───── Data to use

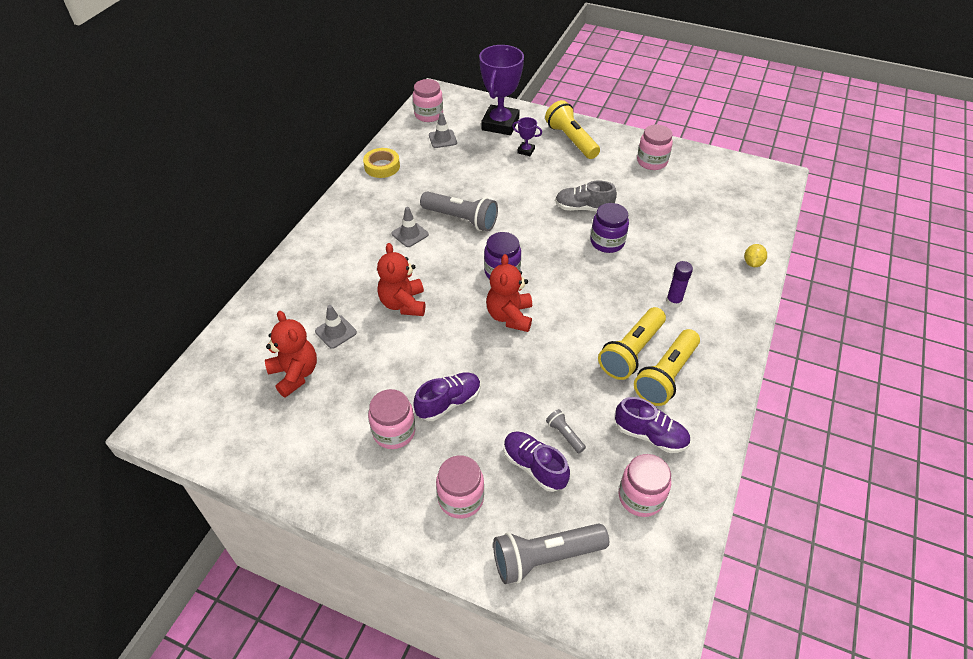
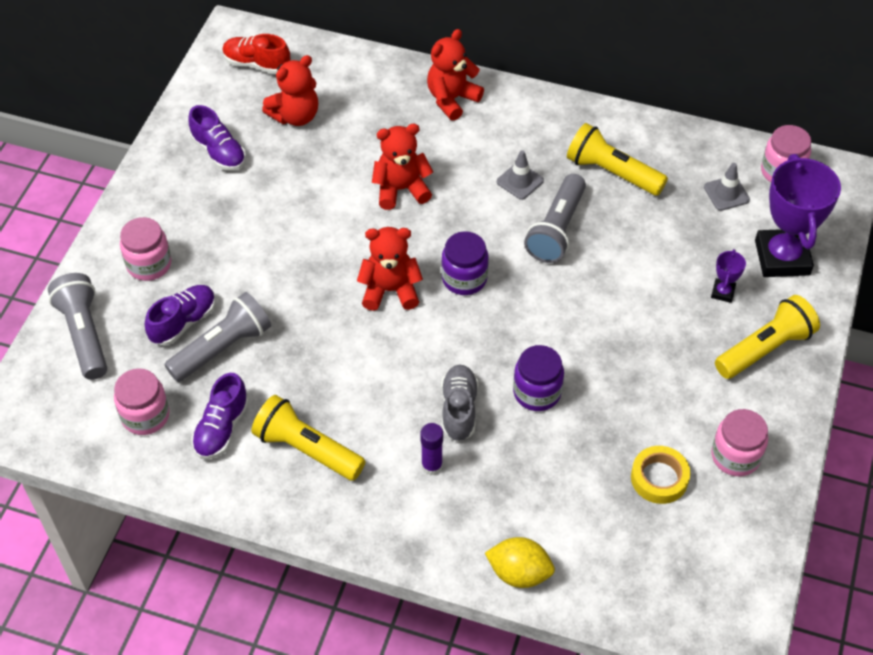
camera: 85 degrees right, 5 degrees up
(213, 404) = (256, 64): none -> red shoe
(310, 266) = (452, 99): none -> red teddy bear
(336, 332) = (354, 138): grey traffic cone -> none
(382, 166) = (648, 136): yellow tape -> yellow tape (659, 478)
(394, 432) = (226, 204): pink jar -> none
(449, 402) = (263, 244): purple shoe -> purple shoe (219, 152)
(500, 124) = (782, 258): purple trophy -> purple trophy turned 75 degrees clockwise
(564, 435) = (222, 348): grey flashlight -> grey flashlight, size x2.13
(583, 208) = (604, 364): grey shoe -> grey shoe (459, 409)
(631, 352) = (342, 414): yellow flashlight -> yellow flashlight (612, 172)
(752, 263) = (519, 573): yellow lemon -> yellow lemon, size x1.55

──────────

Which of the lines above hold the string "degrees"? Copy each one.

camera: 85 degrees right, 5 degrees up
(500, 124) = (782, 258): purple trophy -> purple trophy turned 75 degrees clockwise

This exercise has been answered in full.